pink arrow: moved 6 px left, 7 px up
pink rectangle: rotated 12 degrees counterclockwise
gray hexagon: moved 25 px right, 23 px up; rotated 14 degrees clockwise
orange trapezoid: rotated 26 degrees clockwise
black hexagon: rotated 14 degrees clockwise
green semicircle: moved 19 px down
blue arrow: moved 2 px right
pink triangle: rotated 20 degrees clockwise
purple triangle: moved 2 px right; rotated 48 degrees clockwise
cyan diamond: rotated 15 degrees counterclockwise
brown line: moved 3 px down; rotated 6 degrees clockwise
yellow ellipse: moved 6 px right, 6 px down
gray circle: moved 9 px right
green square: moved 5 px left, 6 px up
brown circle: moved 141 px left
---+---
## Your instructions
Exactly as written above, set down the whole listing again.

## Answer to the exercise
pink arrow: moved 6 px left, 7 px up
pink rectangle: rotated 12 degrees counterclockwise
gray hexagon: moved 25 px right, 23 px up; rotated 14 degrees clockwise
orange trapezoid: rotated 26 degrees clockwise
black hexagon: rotated 14 degrees clockwise
green semicircle: moved 19 px down
blue arrow: moved 2 px right
pink triangle: rotated 20 degrees clockwise
purple triangle: moved 2 px right; rotated 48 degrees clockwise
cyan diamond: rotated 15 degrees counterclockwise
brown line: moved 3 px down; rotated 6 degrees clockwise
yellow ellipse: moved 6 px right, 6 px down
gray circle: moved 9 px right
green square: moved 5 px left, 6 px up
brown circle: moved 141 px left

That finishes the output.